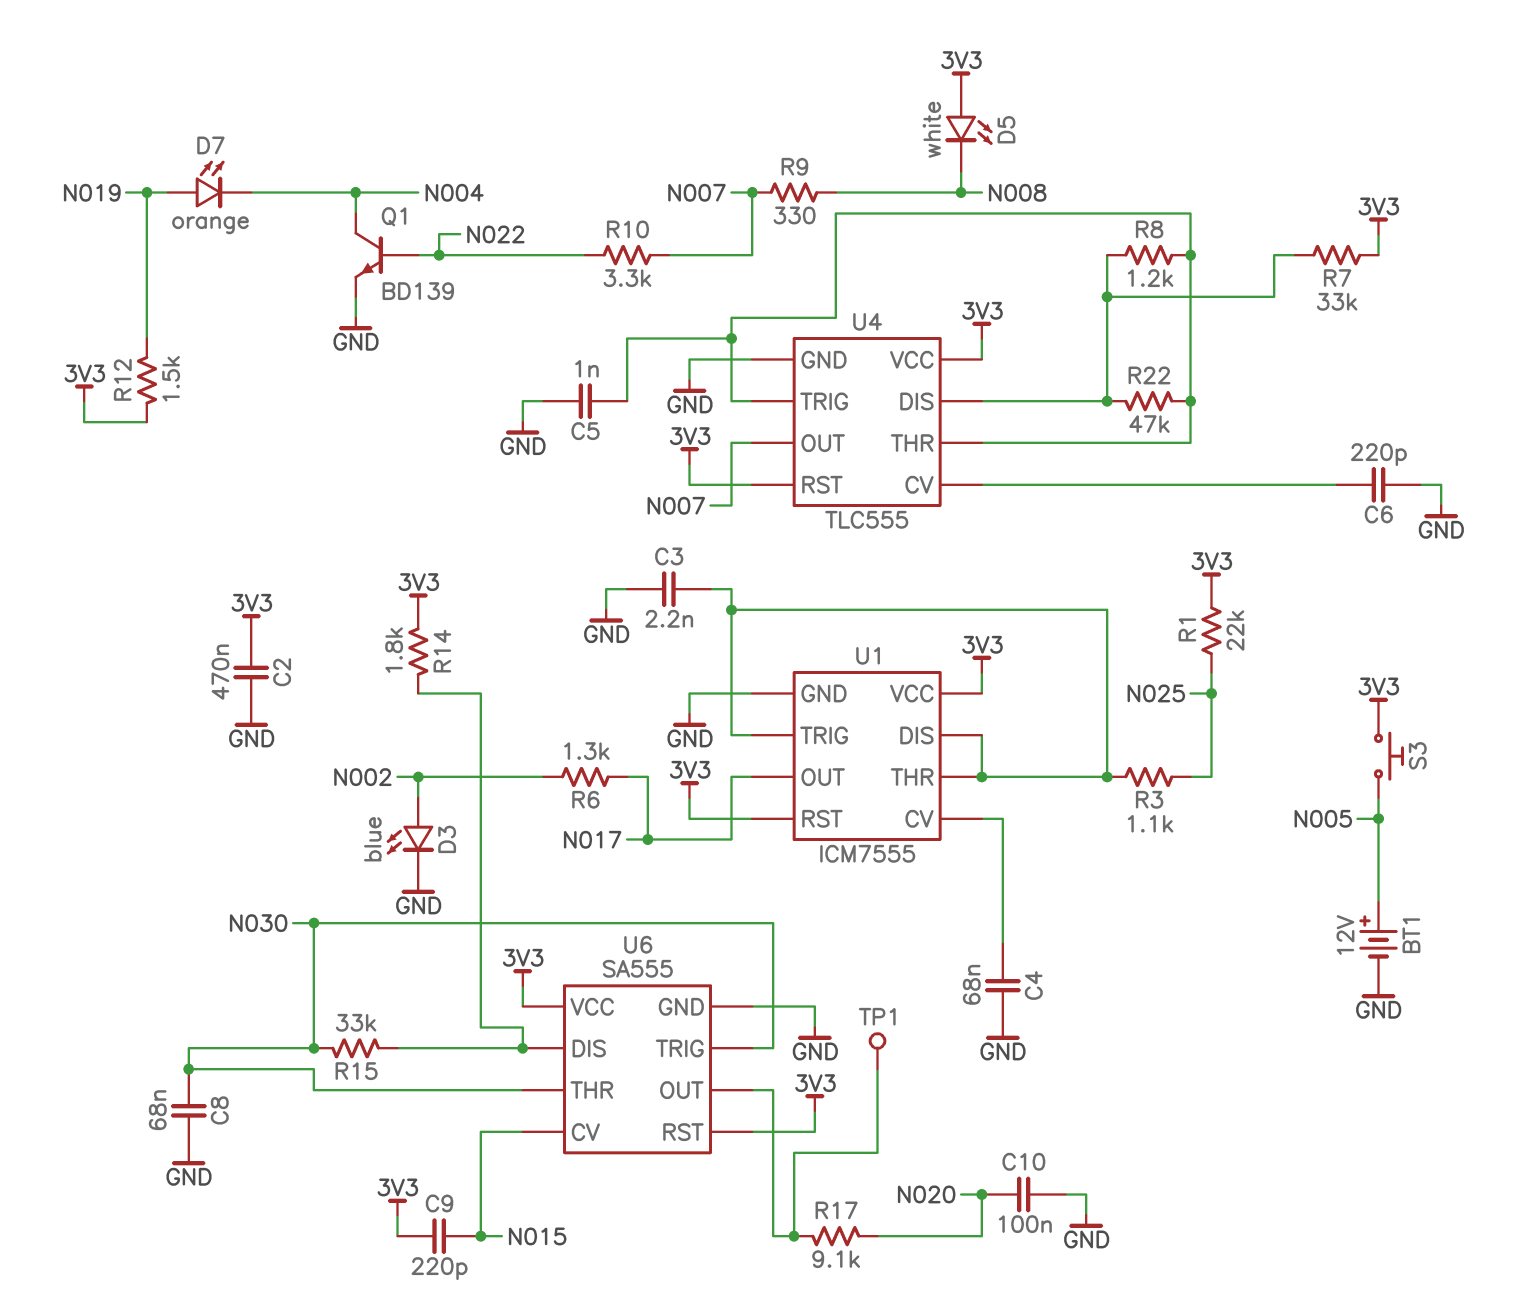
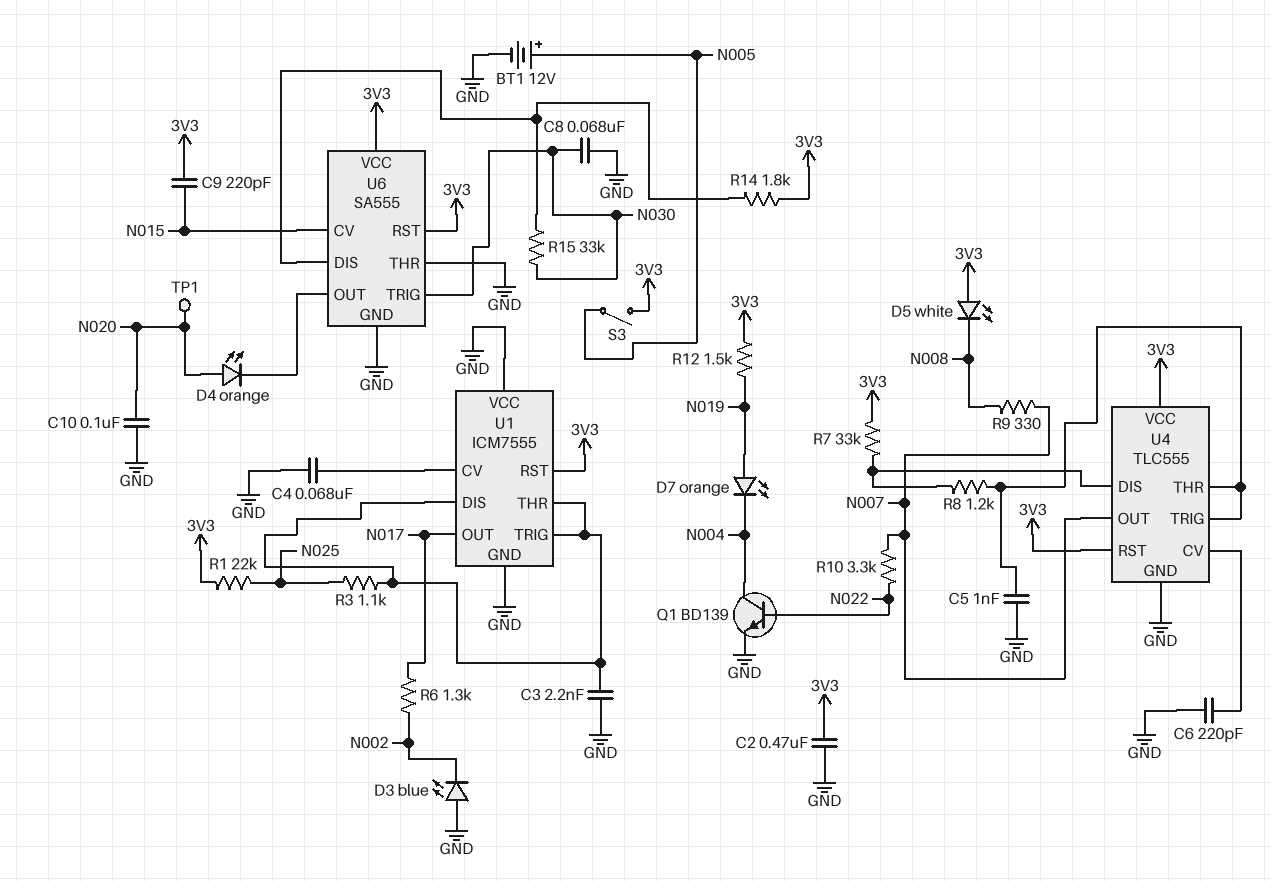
D3: LED blue (A N002, K GND) -> LED blue (A GND, K N002)
D4: none -> LED orange (A N020, K U6/OUT)
R17: 9.1k (N020, U6/OUT) -> none
R22: 47k (U4/DIS, U4/THR) -> none
S3: button (3V3, N005) -> switch (3V3, N005)
TP1: test point (U6/OUT) -> test point (N020)
U1 pin VCC: 3V3 -> GND
U6 pin THR: N030 -> GND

:::

_What this task involves_.
Look through the records above and please copy every line in which the string "none" occurs.

_Finished task_.
D4: none -> LED orange (A N020, K U6/OUT)
R17: 9.1k (N020, U6/OUT) -> none
R22: 47k (U4/DIS, U4/THR) -> none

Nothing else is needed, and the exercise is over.